Assignment:
All lines of the listing that contain "clockwise" should be shown in full.

━━ Given records

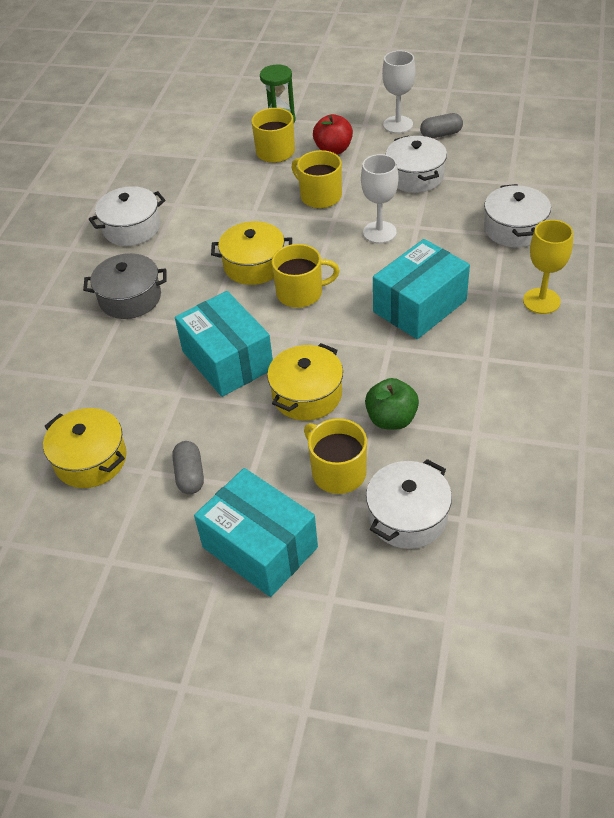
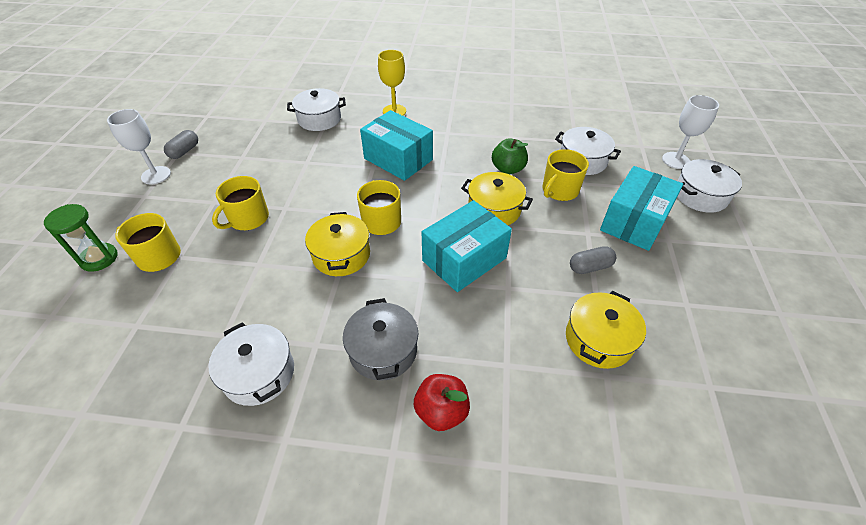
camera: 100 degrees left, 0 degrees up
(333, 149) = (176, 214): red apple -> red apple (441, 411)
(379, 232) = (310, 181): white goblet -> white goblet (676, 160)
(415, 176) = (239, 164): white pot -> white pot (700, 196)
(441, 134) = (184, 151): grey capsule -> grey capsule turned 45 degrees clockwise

━━━━
━━ Given records

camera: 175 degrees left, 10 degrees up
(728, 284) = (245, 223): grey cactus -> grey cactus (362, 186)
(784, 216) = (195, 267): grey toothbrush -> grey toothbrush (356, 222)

━━━━
━━ Given records

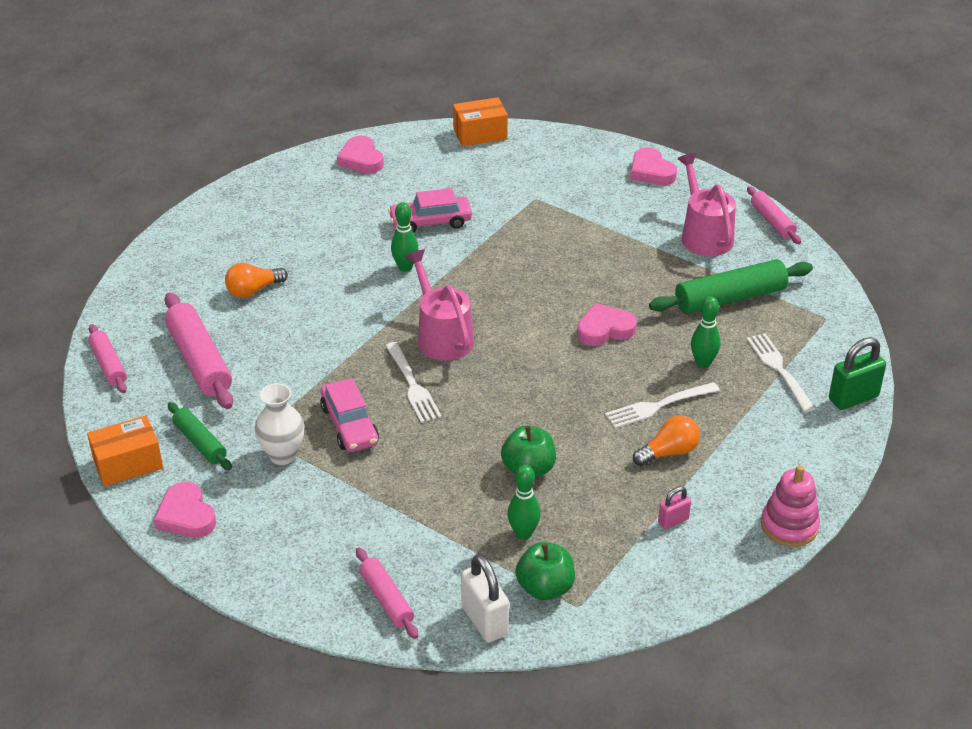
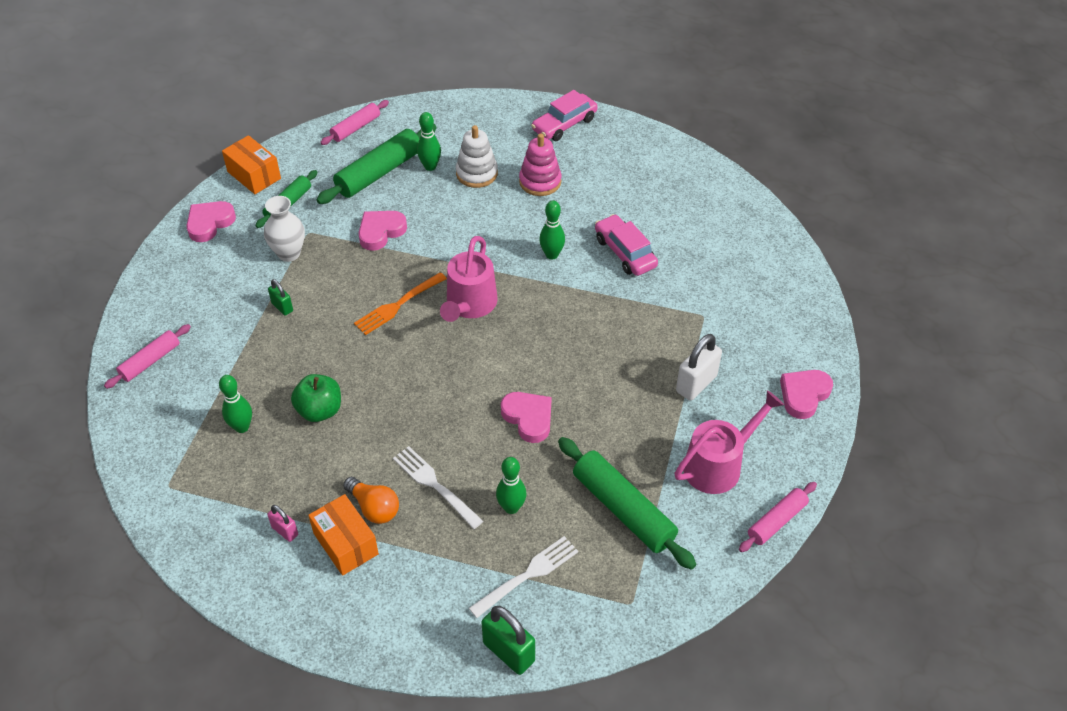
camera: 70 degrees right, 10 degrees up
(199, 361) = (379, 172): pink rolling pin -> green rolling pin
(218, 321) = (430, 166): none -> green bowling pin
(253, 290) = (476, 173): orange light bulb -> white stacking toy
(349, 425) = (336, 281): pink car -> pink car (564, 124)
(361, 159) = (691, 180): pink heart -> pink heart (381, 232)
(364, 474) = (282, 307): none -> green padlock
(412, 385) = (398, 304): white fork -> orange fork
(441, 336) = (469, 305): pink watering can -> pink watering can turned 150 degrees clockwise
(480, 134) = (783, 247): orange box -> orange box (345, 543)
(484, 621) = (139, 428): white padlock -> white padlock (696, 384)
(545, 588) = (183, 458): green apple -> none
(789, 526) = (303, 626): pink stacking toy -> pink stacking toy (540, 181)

━━━━

Answer below:
(441, 134) = (184, 151): grey capsule -> grey capsule turned 45 degrees clockwise
(441, 336) = (469, 305): pink watering can -> pink watering can turned 150 degrees clockwise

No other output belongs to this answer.